Top of DATASET EXTRACT
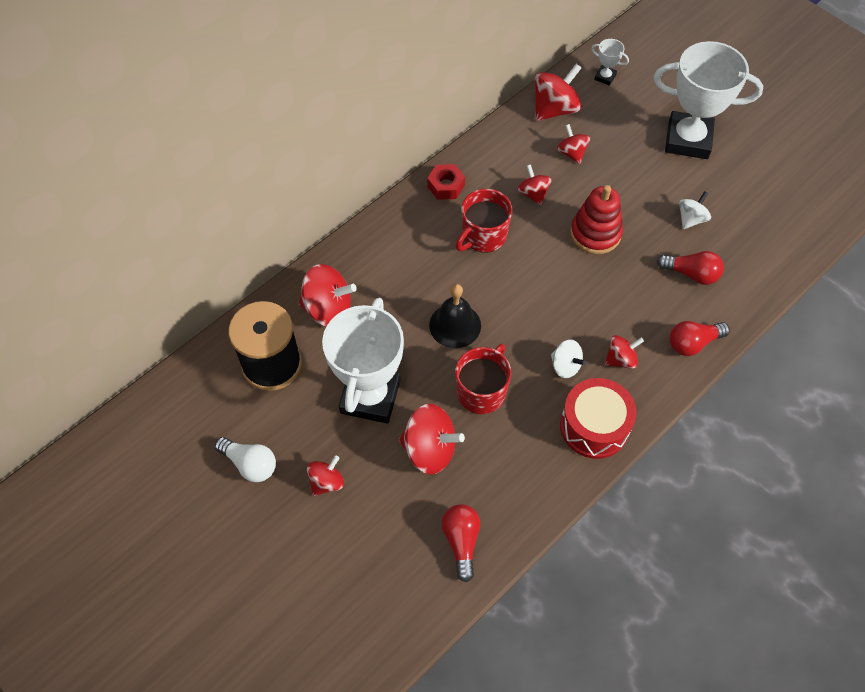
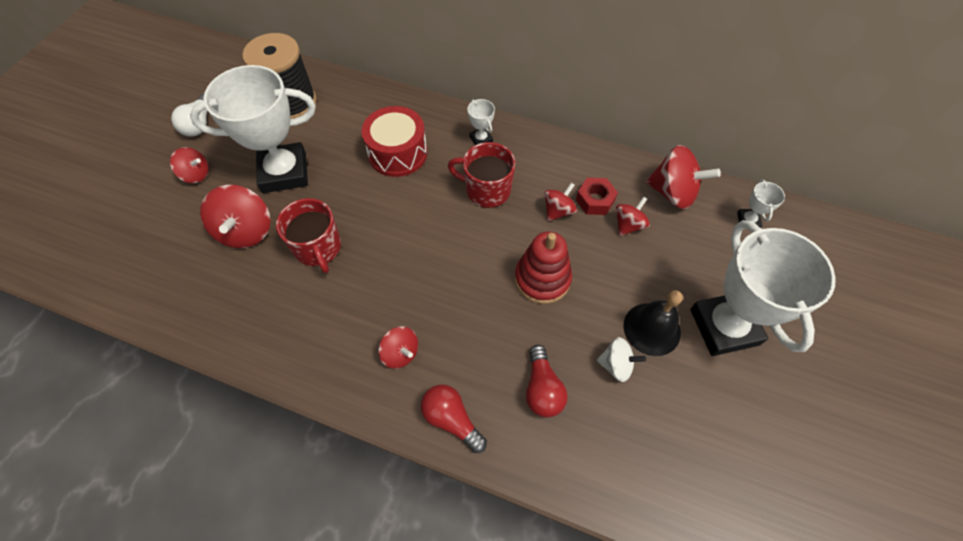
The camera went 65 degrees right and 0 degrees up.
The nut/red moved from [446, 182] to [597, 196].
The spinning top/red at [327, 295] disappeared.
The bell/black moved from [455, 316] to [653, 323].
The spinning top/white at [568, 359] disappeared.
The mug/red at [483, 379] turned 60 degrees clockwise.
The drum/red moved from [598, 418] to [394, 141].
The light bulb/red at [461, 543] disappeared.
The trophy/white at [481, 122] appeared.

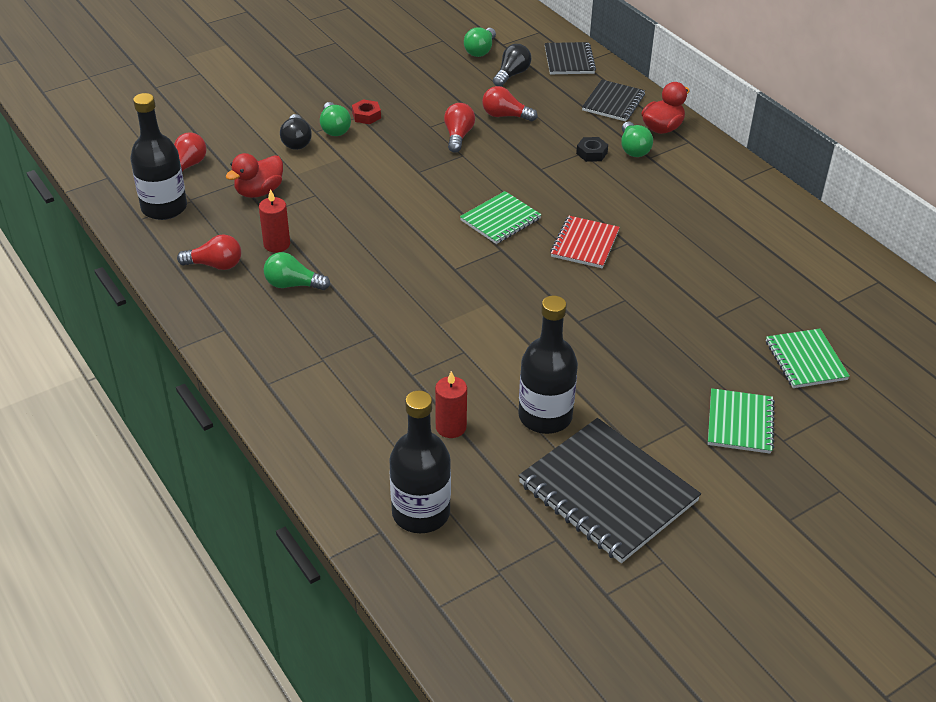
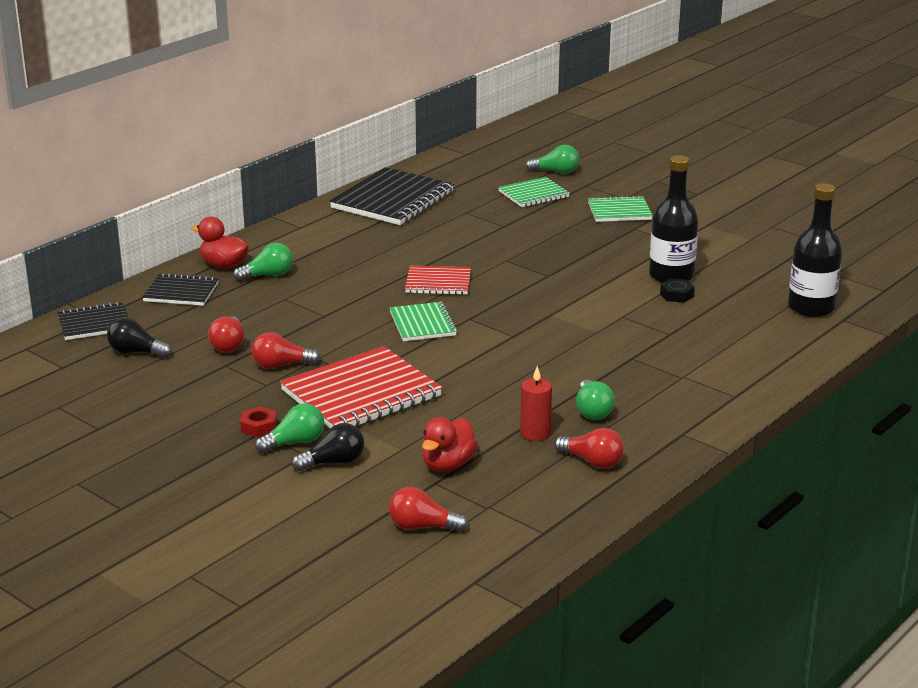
The camera went 105 degrees left and 15 degrees down.
The light bulb/green moved from [480, 42] to [552, 159].
The bottle/black at [158, 156] disappeared.
The nut/black moved from [592, 149] to [677, 290].
The duck/red at [254, 175] turned 90 degrees clockwise.
The notebook/green at [501, 217] turned 45 degrees clockwise.
The light bulb/red at [209, 252] turned 135 degrees clockwise.
The candle/red at [451, 404] disappeared.
The notebook/black moved from [609, 490] to [392, 196].
The notebook/red at [361, 387] appeared.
Bottom of DATASET EXTRACT
Print the line containing "The duck/red at", then every line after it through the last line of the records, each exactly as written; nothing else belongs in the answer.

RESPONSE TO THE TASK
The duck/red at [254, 175] turned 90 degrees clockwise.
The notebook/green at [501, 217] turned 45 degrees clockwise.
The light bulb/red at [209, 252] turned 135 degrees clockwise.
The candle/red at [451, 404] disappeared.
The notebook/black moved from [609, 490] to [392, 196].
The notebook/red at [361, 387] appeared.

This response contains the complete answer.